### HOW TO COMPLETE THIS TASK
Every line containing the string "black" should be returned from the records.

(Object correspondence data)
------------------------------------------------------------------------
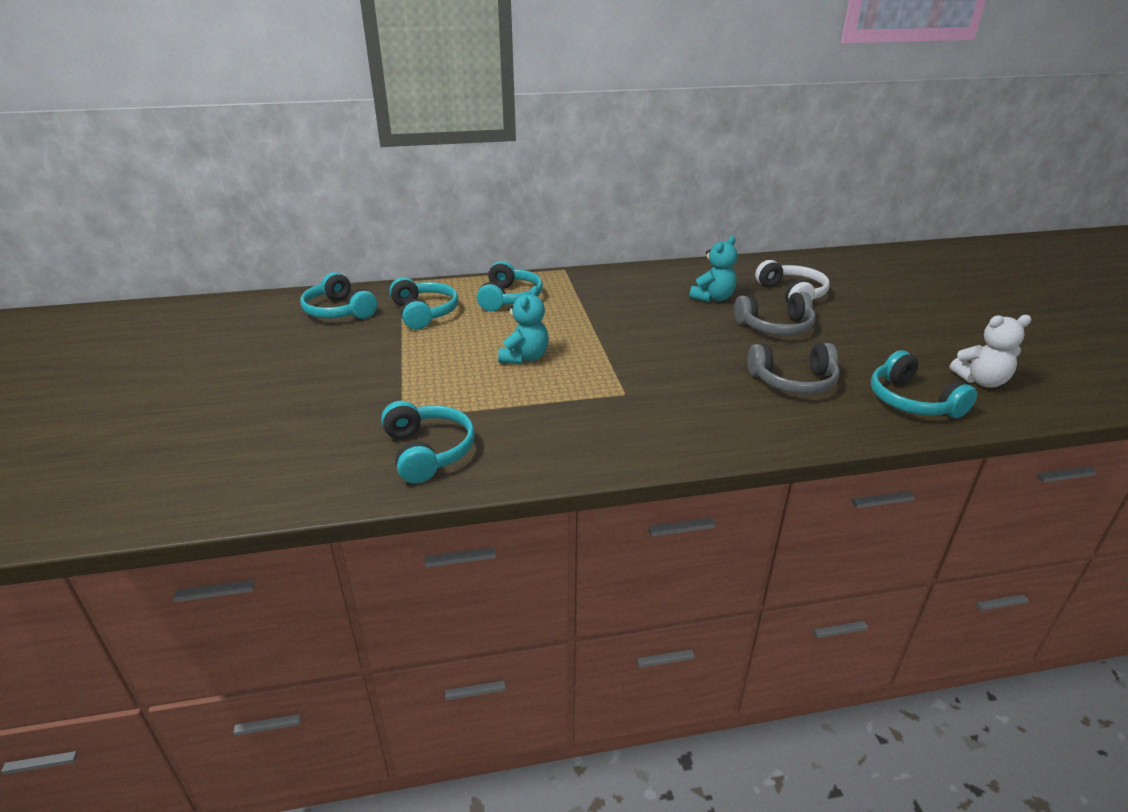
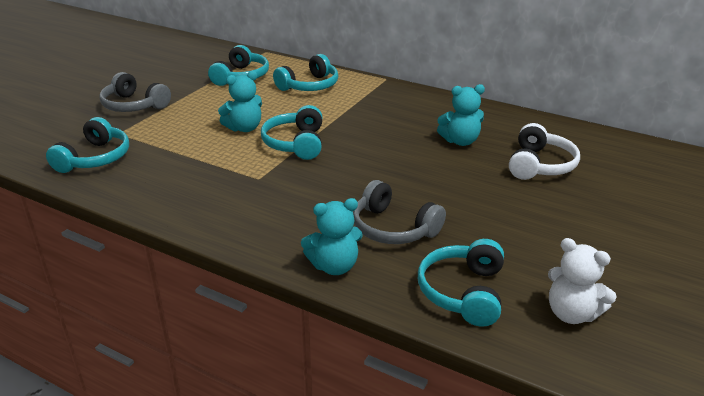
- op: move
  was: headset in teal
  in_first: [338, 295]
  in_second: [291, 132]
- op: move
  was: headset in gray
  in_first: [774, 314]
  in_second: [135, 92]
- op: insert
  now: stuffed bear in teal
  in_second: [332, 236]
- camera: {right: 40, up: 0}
------------------------------------------------------------------------
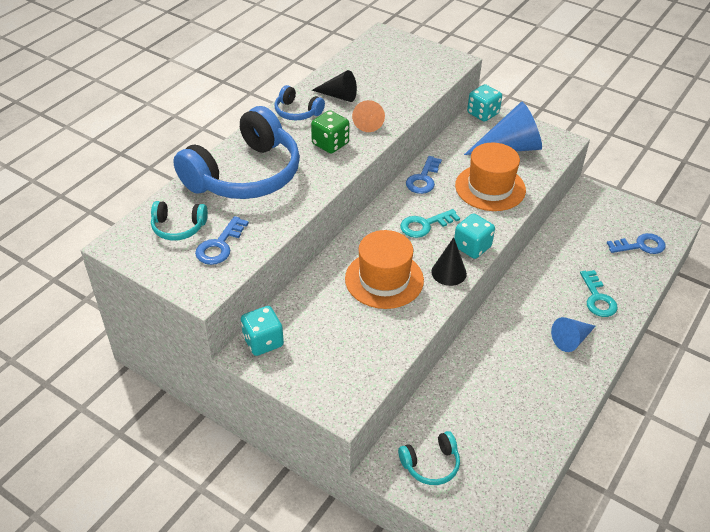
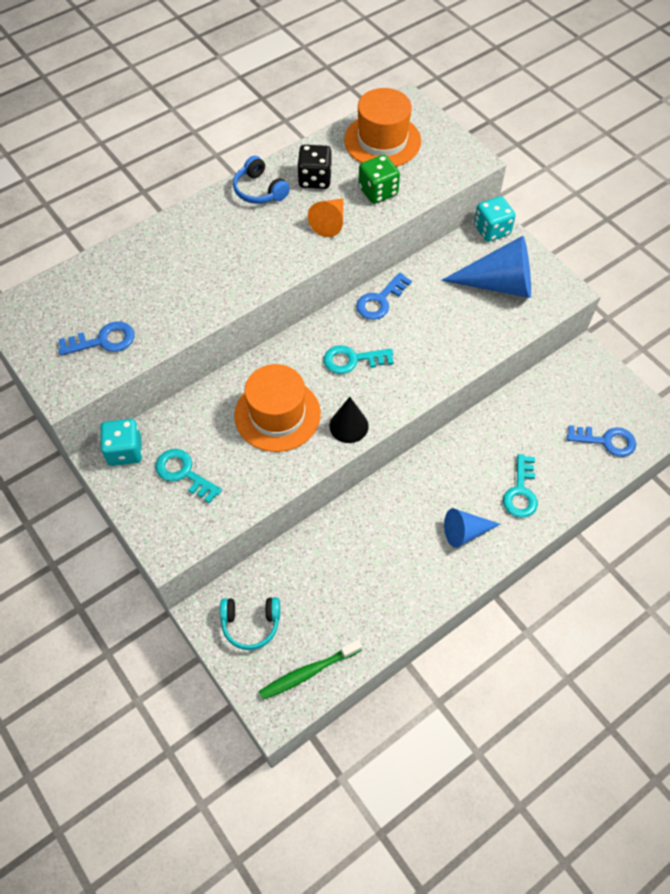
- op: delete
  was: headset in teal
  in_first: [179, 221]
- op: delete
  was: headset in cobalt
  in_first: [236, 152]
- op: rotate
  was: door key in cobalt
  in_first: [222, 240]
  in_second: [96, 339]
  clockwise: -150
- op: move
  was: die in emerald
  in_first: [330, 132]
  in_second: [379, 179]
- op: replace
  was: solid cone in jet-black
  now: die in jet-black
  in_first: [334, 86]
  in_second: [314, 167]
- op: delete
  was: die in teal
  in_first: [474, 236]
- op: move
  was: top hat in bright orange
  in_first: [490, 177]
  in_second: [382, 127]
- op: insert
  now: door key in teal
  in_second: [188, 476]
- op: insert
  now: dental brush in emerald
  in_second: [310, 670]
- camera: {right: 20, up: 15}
------------------------------------------------------------------------
### OUTPUT
  was: solid cone in jet-black
  now: die in jet-black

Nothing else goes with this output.